● Problem statement
Every line below that carries the word "brown" needs to be copied.

● Records for this task
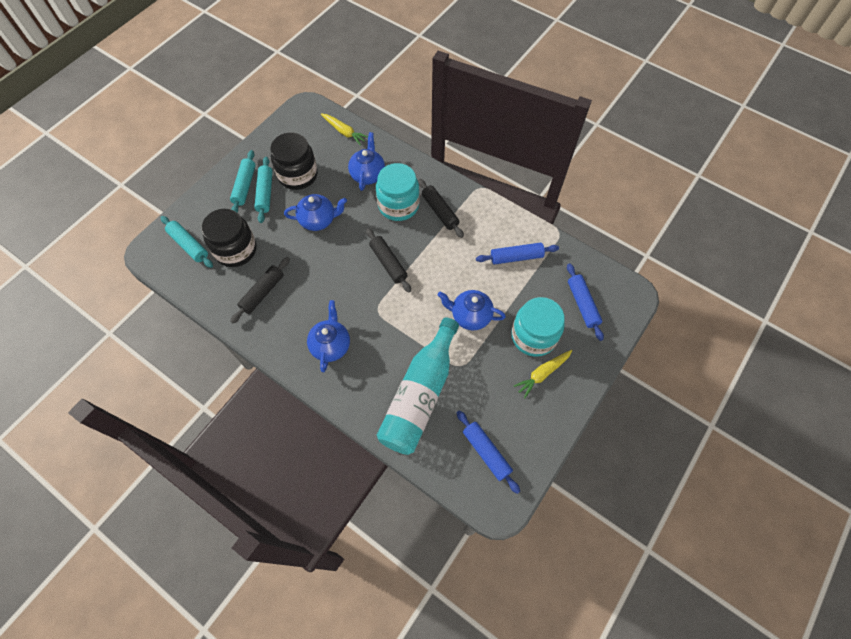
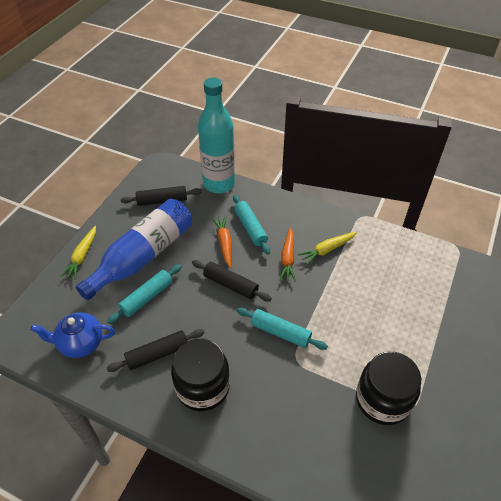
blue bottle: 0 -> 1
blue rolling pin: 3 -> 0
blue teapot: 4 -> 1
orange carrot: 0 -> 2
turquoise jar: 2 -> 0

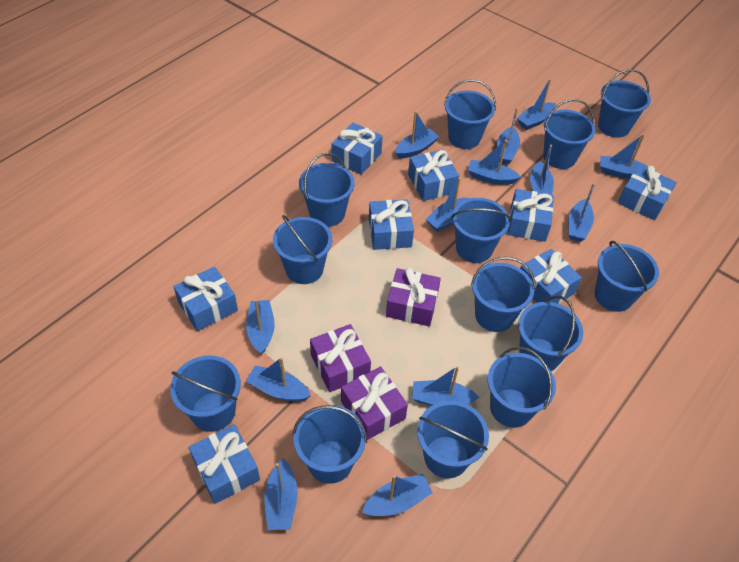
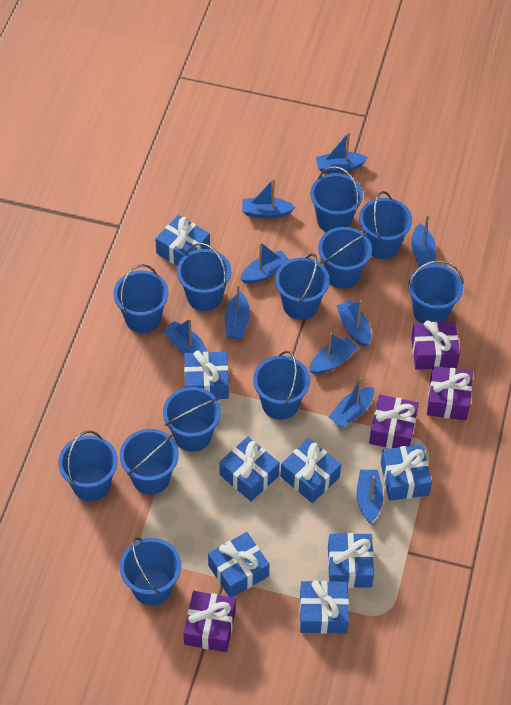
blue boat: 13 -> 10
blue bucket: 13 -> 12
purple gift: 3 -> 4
* * *
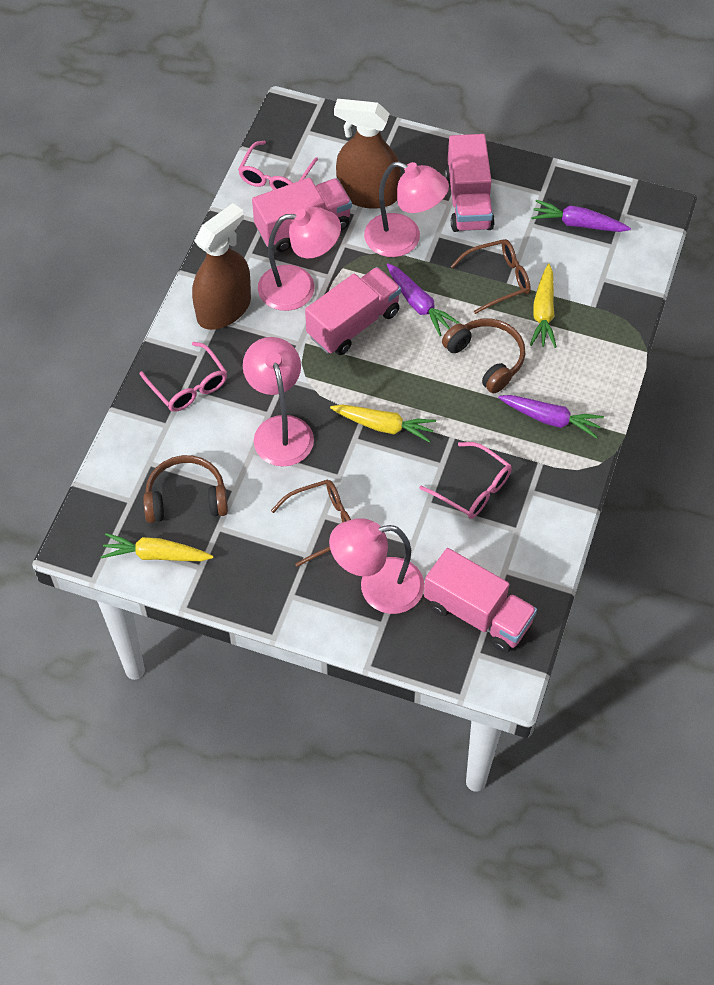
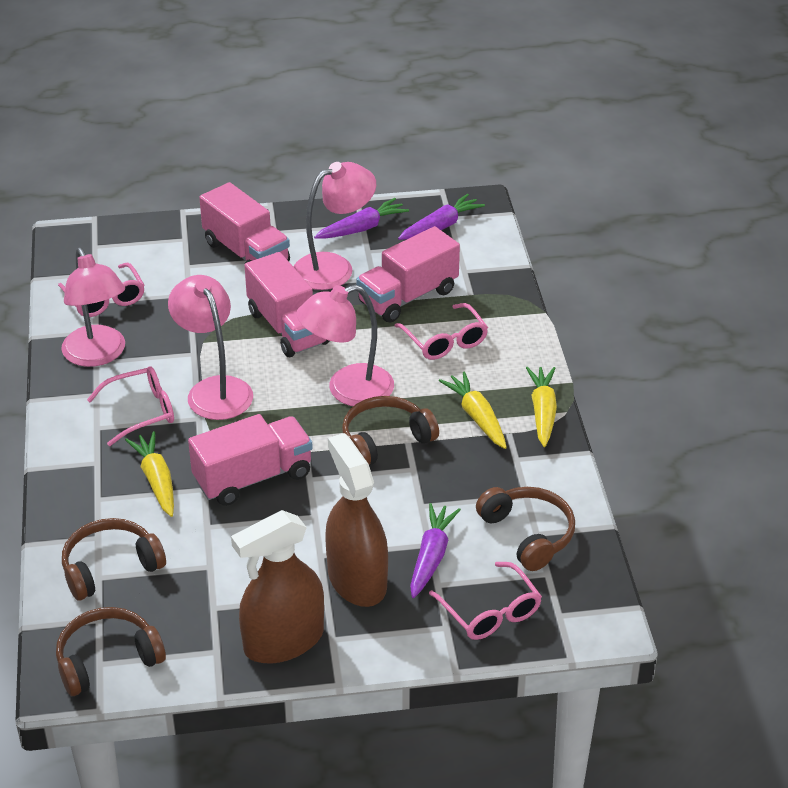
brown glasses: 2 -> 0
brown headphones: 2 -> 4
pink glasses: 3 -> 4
--
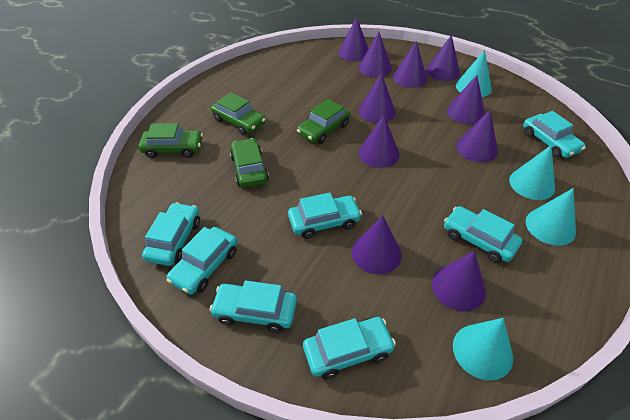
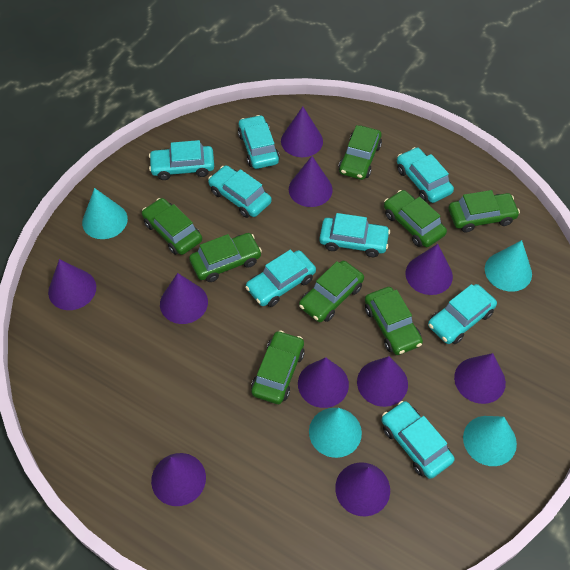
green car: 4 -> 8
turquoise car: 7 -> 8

● Answer to this exercise
brown glasses: 2 -> 0
brown headphones: 2 -> 4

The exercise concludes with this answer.